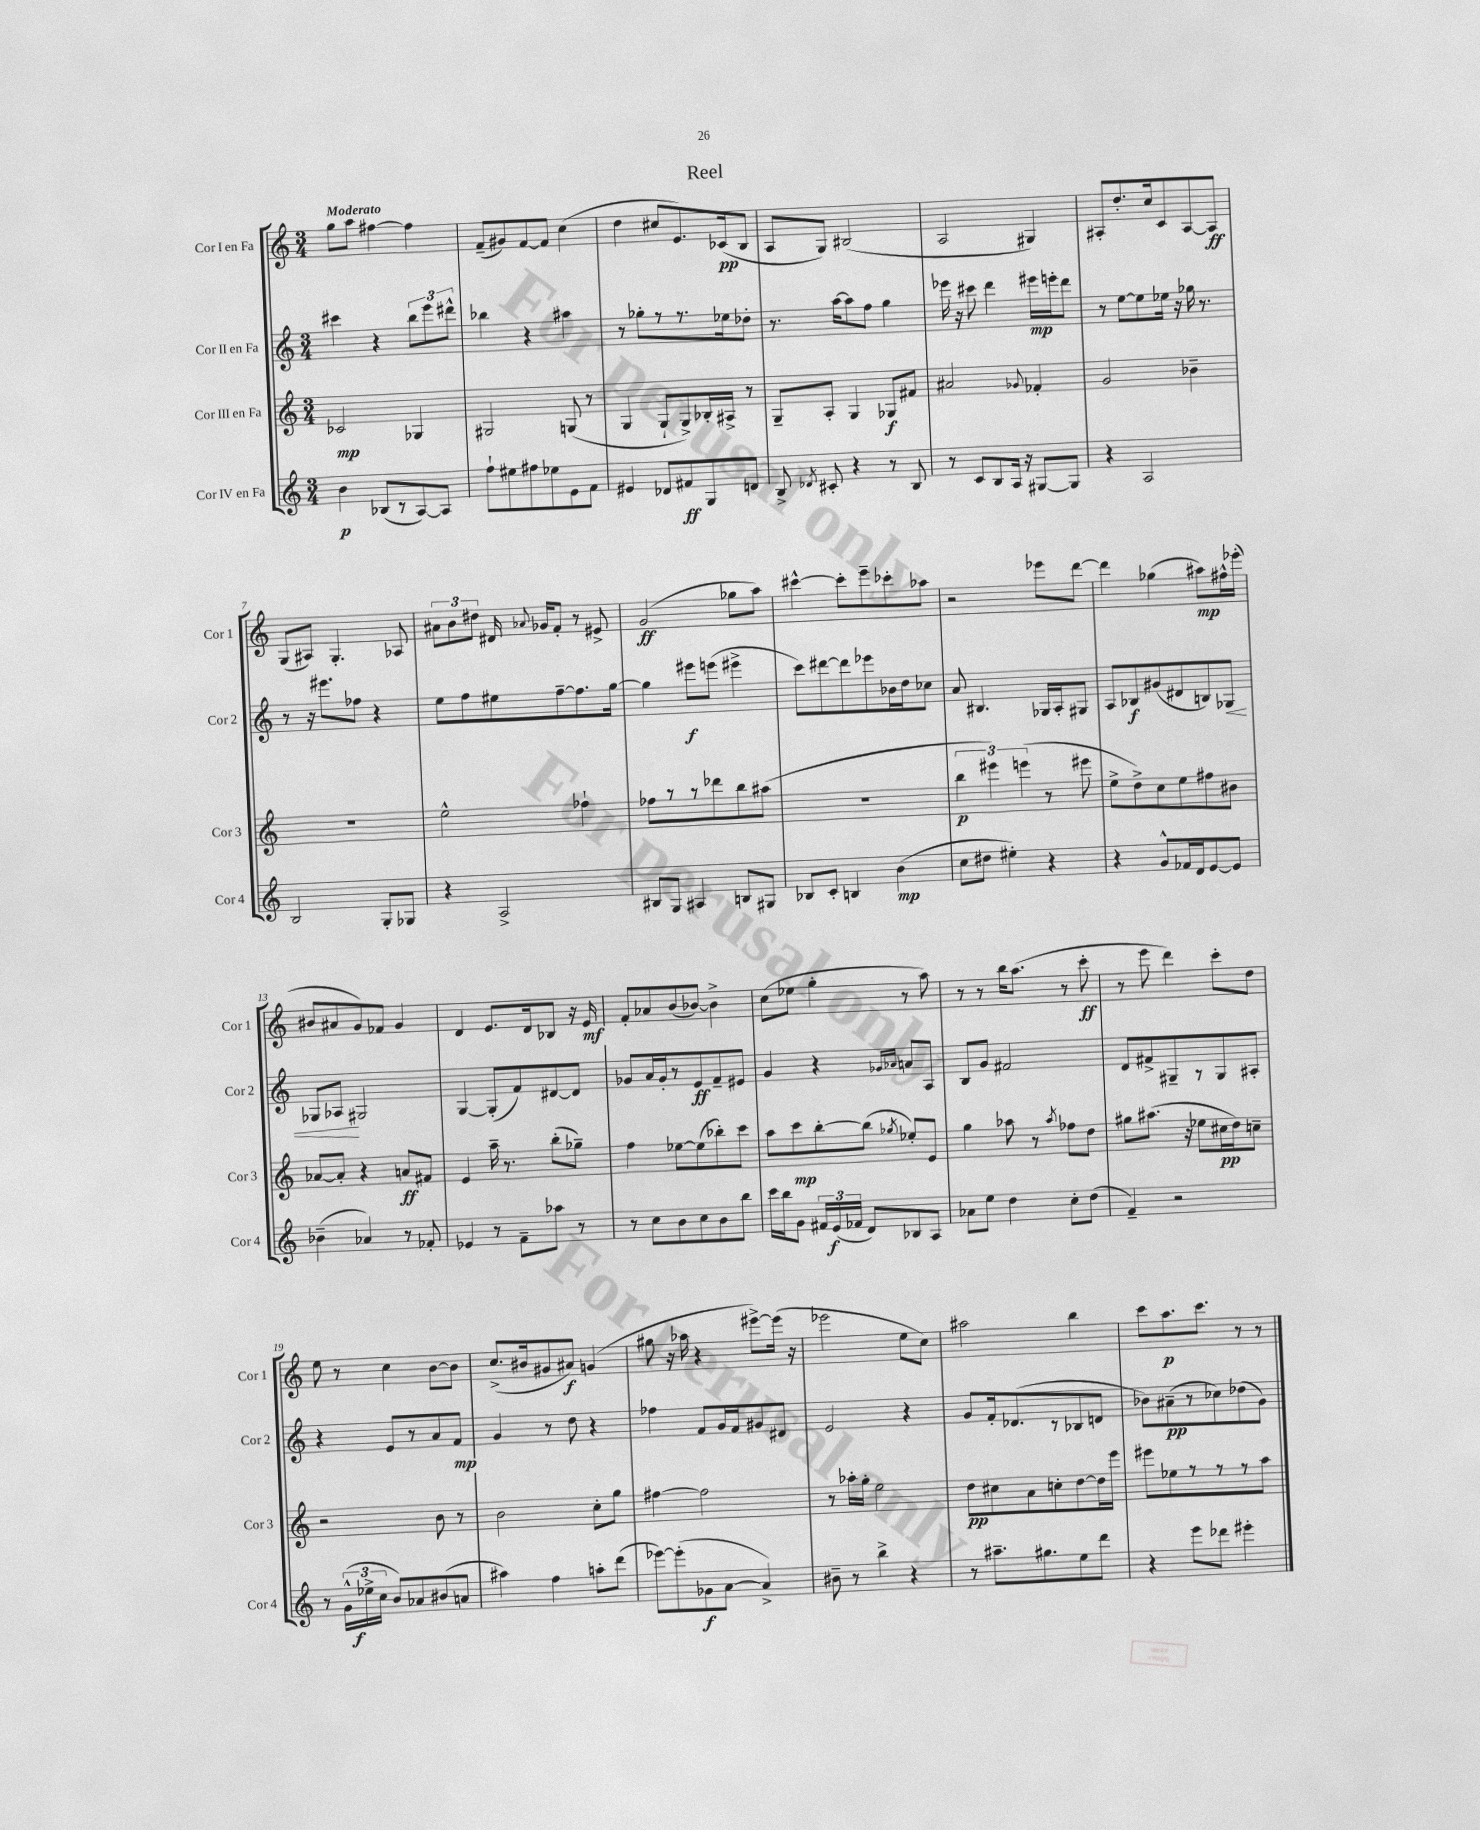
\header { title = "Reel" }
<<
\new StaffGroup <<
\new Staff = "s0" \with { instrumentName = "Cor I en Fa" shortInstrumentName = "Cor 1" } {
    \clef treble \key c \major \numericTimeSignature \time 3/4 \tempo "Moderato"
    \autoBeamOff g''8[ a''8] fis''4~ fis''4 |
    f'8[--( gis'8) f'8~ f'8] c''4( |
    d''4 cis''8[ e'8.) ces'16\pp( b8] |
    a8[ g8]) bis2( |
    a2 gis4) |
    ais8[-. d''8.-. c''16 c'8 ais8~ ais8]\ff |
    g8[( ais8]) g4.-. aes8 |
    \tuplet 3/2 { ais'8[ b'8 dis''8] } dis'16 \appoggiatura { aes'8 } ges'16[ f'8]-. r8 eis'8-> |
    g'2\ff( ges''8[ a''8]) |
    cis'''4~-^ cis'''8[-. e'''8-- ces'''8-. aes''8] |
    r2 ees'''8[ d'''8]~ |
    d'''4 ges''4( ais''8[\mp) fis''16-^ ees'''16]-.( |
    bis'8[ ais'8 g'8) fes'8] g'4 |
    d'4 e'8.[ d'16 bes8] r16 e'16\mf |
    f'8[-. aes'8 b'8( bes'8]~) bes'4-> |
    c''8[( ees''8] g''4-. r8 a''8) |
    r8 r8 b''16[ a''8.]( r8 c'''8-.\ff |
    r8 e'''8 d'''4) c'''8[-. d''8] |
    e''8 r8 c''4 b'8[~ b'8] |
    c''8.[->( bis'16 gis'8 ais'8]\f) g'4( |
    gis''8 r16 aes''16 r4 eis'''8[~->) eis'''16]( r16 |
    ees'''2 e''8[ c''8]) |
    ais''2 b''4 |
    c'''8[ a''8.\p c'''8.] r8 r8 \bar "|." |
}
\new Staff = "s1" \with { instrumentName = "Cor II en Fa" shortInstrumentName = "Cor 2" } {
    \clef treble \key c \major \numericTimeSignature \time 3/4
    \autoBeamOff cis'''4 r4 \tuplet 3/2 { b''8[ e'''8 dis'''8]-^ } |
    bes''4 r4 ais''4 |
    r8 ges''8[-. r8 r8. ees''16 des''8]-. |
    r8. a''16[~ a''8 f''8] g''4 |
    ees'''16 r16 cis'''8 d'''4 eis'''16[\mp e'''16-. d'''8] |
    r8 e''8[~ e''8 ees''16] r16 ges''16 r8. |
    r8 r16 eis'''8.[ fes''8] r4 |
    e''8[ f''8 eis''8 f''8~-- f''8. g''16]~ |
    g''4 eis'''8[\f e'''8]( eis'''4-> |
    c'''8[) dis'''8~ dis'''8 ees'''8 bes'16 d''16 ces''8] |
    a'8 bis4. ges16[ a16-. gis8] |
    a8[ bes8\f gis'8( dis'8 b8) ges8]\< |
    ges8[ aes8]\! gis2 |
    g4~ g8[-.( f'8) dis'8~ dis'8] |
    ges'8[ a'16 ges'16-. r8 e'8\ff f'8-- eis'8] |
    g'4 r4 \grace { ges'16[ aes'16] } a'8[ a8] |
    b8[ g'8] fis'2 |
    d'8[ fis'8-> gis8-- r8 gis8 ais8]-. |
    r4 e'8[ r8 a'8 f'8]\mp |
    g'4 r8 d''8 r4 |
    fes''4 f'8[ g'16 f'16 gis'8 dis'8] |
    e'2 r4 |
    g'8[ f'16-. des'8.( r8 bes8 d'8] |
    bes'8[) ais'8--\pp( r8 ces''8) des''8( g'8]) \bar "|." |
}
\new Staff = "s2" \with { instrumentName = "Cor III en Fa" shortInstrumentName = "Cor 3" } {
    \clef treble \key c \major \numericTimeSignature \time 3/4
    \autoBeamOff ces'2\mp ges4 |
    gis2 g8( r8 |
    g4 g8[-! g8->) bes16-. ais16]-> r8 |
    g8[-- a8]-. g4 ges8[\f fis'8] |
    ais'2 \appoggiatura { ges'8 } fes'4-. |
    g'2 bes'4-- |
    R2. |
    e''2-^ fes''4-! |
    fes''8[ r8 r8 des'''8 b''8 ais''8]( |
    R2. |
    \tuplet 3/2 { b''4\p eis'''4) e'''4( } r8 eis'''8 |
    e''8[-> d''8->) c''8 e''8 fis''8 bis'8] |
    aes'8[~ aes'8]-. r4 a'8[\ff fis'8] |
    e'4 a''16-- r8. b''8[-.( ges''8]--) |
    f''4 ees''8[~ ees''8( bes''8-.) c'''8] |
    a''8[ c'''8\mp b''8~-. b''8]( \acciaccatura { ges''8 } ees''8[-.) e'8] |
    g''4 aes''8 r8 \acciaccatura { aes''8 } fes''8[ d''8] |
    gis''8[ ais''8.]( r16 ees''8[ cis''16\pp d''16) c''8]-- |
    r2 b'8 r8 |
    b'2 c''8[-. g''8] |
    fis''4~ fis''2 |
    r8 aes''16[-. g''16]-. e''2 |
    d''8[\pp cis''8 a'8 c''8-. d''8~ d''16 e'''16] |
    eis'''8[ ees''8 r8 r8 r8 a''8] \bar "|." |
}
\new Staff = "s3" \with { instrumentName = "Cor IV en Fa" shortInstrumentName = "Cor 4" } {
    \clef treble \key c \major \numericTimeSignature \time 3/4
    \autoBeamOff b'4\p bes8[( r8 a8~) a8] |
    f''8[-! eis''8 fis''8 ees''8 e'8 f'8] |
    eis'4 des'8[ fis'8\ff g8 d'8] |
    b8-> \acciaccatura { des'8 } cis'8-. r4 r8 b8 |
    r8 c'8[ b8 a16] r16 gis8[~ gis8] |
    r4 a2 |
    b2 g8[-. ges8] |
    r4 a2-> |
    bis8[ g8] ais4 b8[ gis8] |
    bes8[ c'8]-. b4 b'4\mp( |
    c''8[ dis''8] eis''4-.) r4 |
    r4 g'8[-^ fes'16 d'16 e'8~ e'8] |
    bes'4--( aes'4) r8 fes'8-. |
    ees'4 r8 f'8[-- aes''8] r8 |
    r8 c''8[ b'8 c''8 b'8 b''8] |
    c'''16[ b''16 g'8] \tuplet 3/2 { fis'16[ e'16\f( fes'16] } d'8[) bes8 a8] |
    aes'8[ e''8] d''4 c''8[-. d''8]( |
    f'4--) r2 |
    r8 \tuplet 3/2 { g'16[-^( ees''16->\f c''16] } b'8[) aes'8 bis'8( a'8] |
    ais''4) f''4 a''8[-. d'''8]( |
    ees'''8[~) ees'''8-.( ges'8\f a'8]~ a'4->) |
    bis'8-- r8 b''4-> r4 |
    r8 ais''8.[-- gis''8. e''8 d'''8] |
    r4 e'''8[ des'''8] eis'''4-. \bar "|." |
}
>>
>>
= = = = =
Copy the items from their start through the line containing "a8[ g8]) bis2( |", leaving out the pictures.

**Solution for this task:**
\header { title = "Reel" }
<<
\new StaffGroup <<
\new Staff = "s0" \with { instrumentName = "Cor I en Fa" shortInstrumentName = "Cor 1" } {
    \clef treble \key c \major \numericTimeSignature \time 3/4 \tempo "Moderato"
    \autoBeamOff g''8[ a''8] fis''4~ fis''4 |
    f'8[--( gis'8) f'8~ f'8] c''4( |
    d''4 cis''8[ e'8.) ces'16\pp( b8] |
    a8[ g8]) bis2( |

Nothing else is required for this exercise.